● DIRECTIONS:
Let your answer be the line containing "tan 1x1 round brick [331,111,374,176]" and every line below it to the end of the records, copied exactly.
Top of RECORDS TO USE
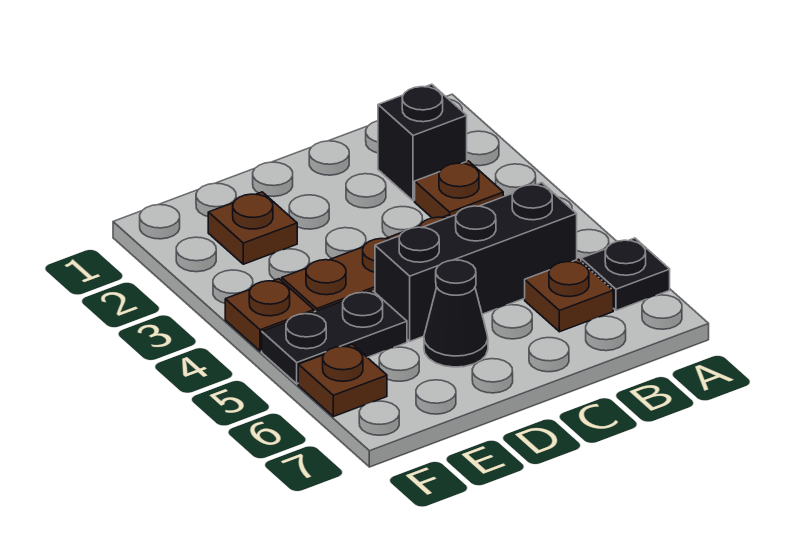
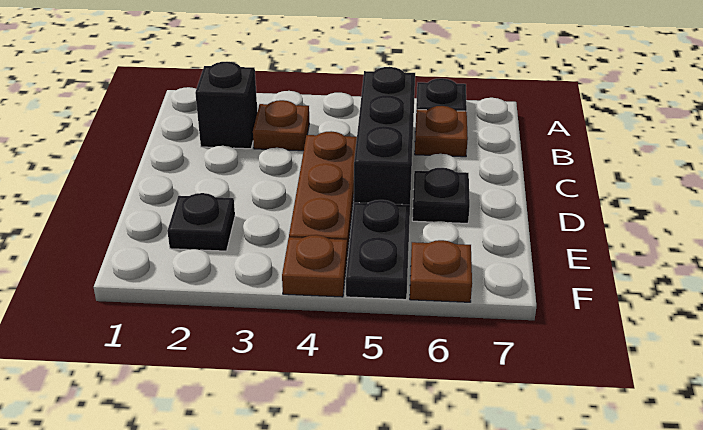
black 1x1 cone [424,260,488,367] -> black 1x1 plate [412,168,470,223]
brown 1x1 plate [208,192,297,264] -> black 1x1 plate [167,193,235,251]

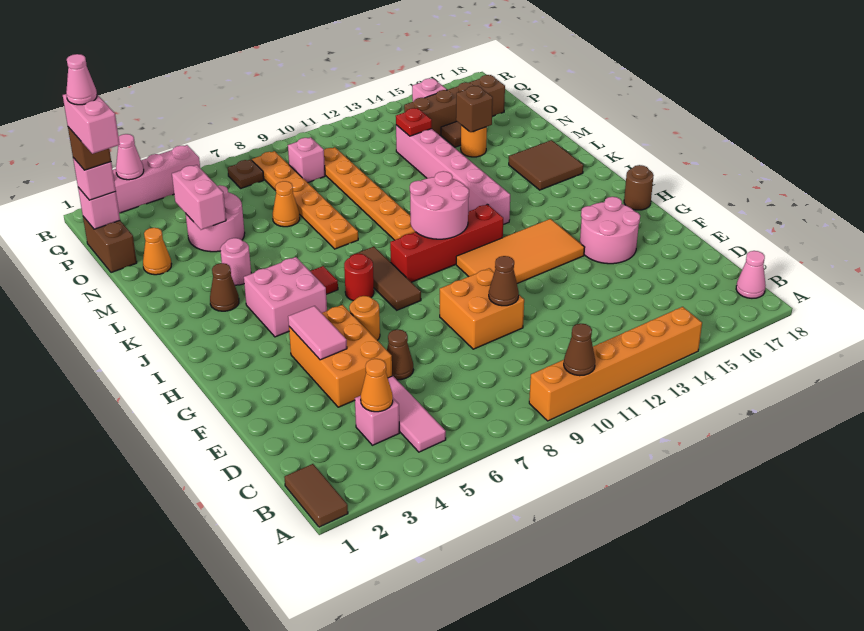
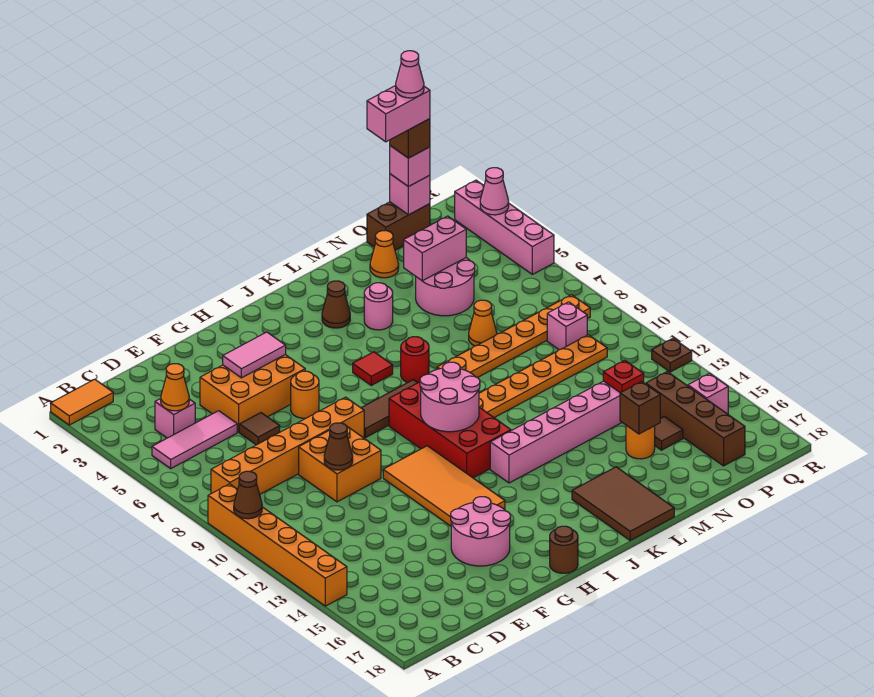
brown 1x2 tile [284,464,348,527] -> orange 1x2 tile [51,379,113,425]
none -> orange 1x6 brick [211,397,364,494]
pink 1x1 cone [736,251,766,298] -> none
brown 1x1 cone [387,329,413,380] -> brown 1x1 tile [239,413,280,445]
pink 2x2 brick [244,257,327,337] -> none
red 1x1 round brick [344,254,374,301] -> red 1x1 round brick moved to [401,337,429,383]
red 1x4 brick [390,204,504,282] -> red 2x4 brick [389,382,511,478]
brown 2x2 tile [509,140,583,190] -> brown 2x3 tile [572,467,674,540]
brown 1x1 plate [228,160,264,188] -> brown 1x1 plate moved to [652,339,692,372]

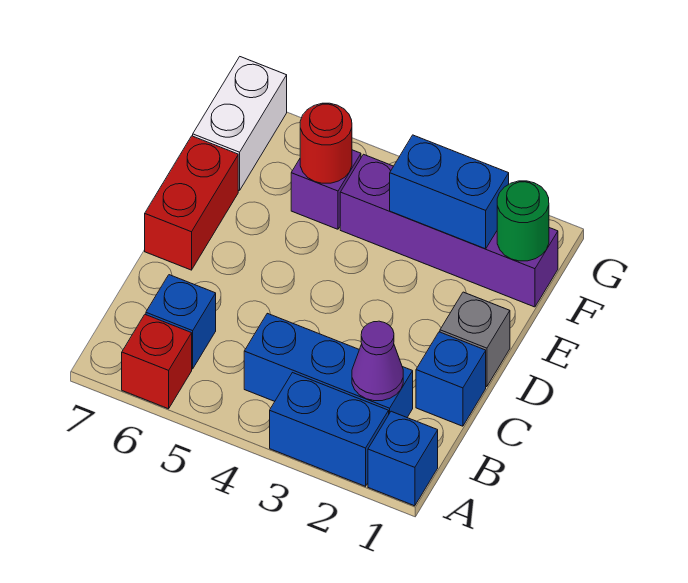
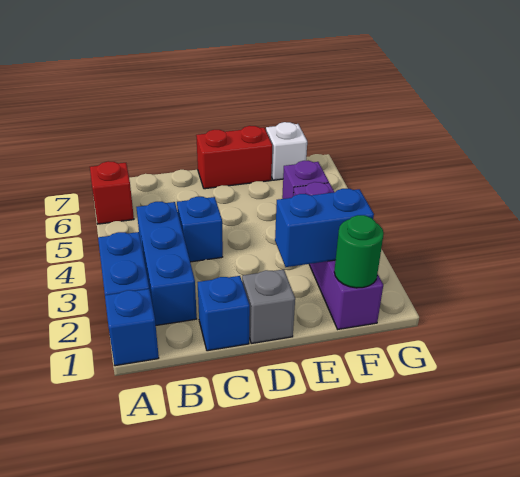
purple 1x1 cone [352,321,403,401] -> none
blue 1x1 brick [146,275,216,369] -> blue 1x1 brick moved to [177,196,223,262]
blue 1x2 brick [390,135,509,249] -> blue 1x2 brick turned to [275,189,374,267]
red 1x1 round brick [300,103,352,183] -> none
white 1x2 brick [193,57,287,191] -> white 1x1 brick [266,122,307,180]

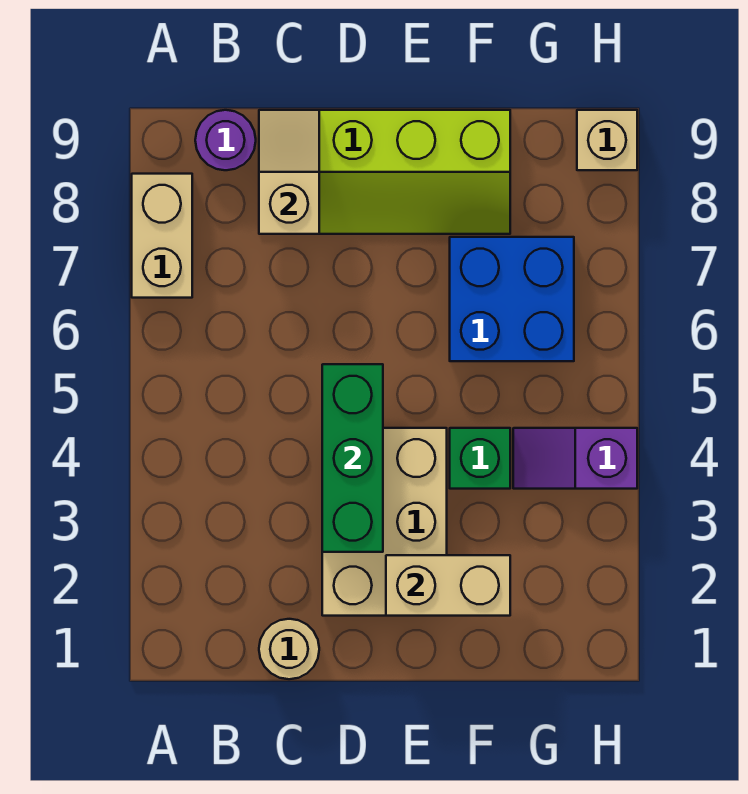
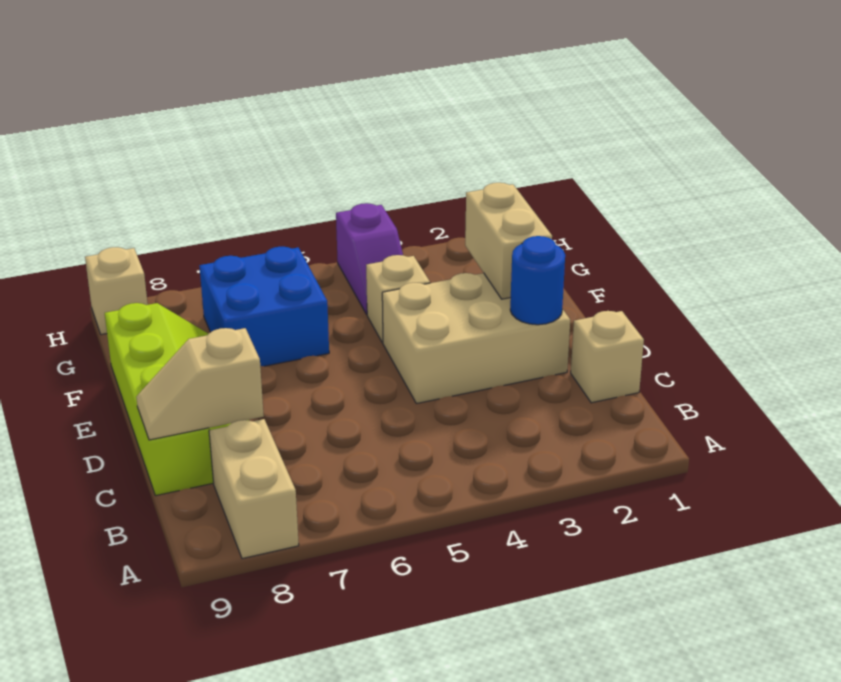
tan 1x2 brick [132,174,192,298] -> tan 1x2 brick turned to [209,419,299,559]
purple 1x1 round brick [195,110,256,170] -> none
tan 1x1 round brick [259,619,319,679] -> tan 1x1 brick [571,311,644,403]
none -> blue 1x1 round brick [510,236,565,325]
green 1x3 brick [322,364,383,552] -> none
green 1x1 brick [450,428,510,489] -> tan 1x1 brick [366,255,430,343]

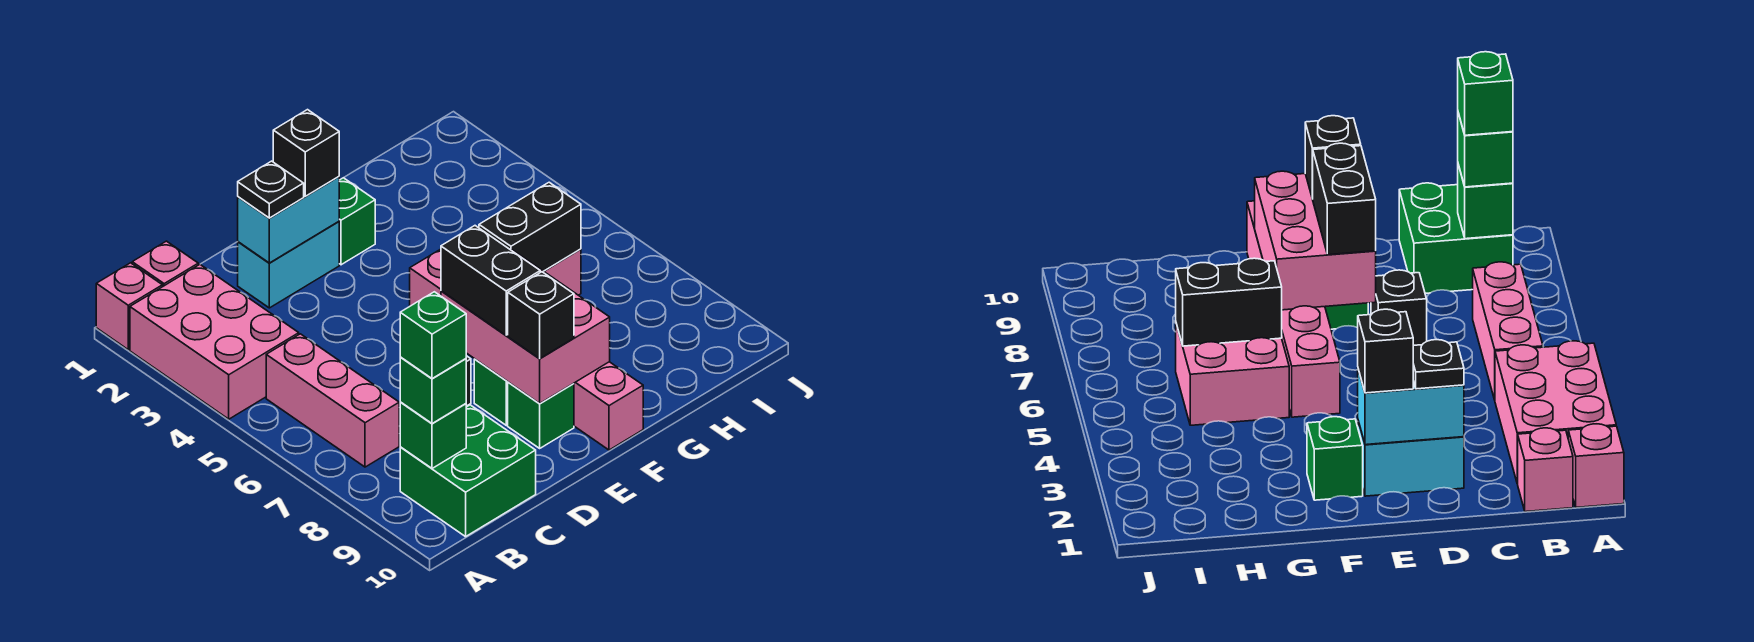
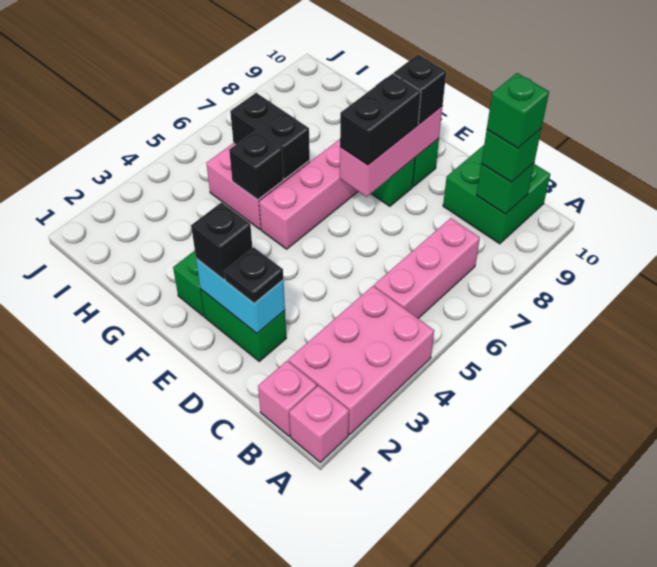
cyan 1x2 brick [238,222,339,308] -> green 1x2 brick [201,290,286,361]
black 1x1 brick [1371,270,1427,345] -> black 1x1 brick moved to [229,130,283,200]
pink 2x3 brick [441,249,610,403] -> pink 1x3 brick [340,106,443,197]

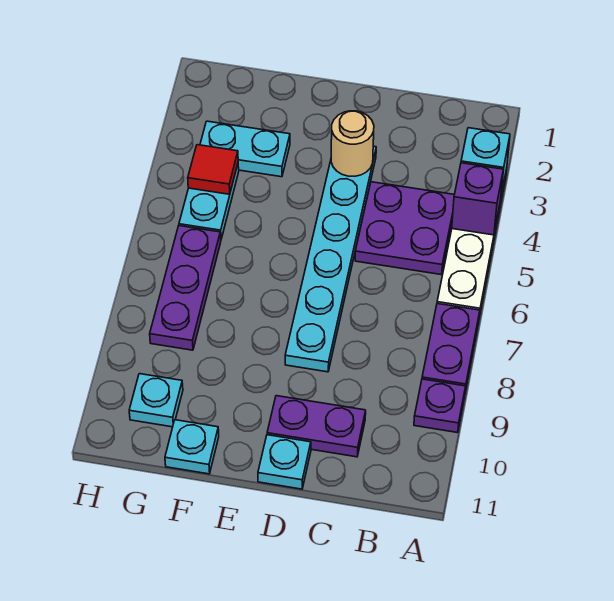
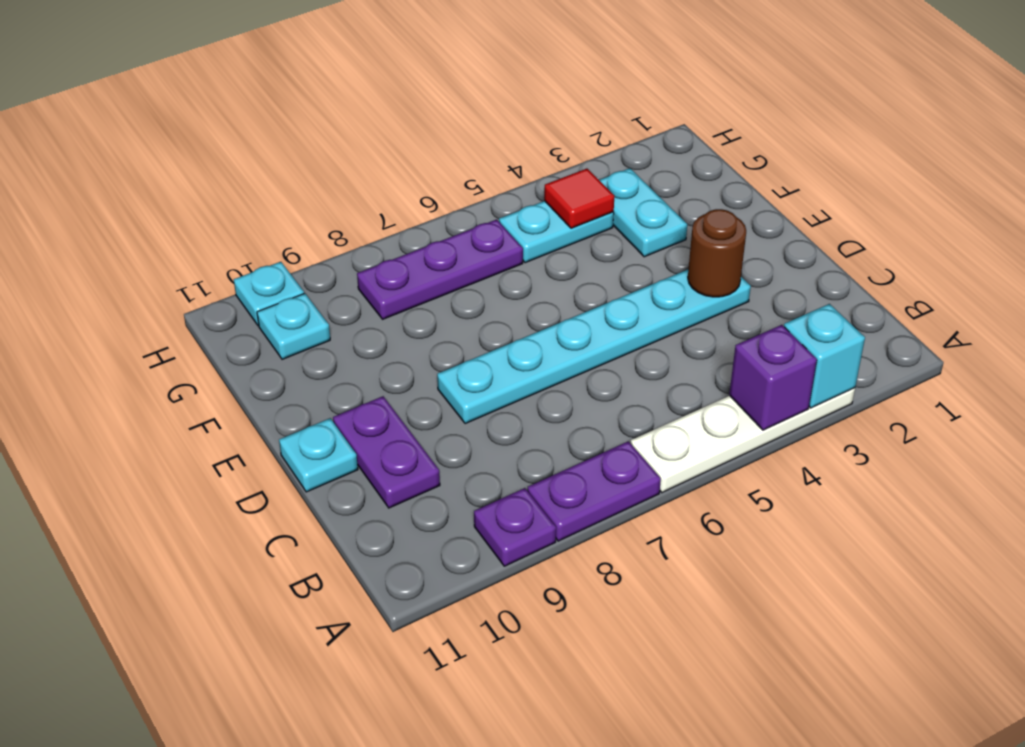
purple 2x2 plate [355,182,454,274] -> none
tan 1x1 round brick [331,111,374,176] -> brown 1x1 round brick [688,209,746,297]
cyan 1x1 plate [165,420,219,474] -> cyan 1x1 plate moved to [234,262,304,326]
Bottom of RECORDS TO USE
● ANSWER SECTION:
tan 1x1 round brick [331,111,374,176] -> brown 1x1 round brick [688,209,746,297]
cyan 1x1 plate [165,420,219,474] -> cyan 1x1 plate moved to [234,262,304,326]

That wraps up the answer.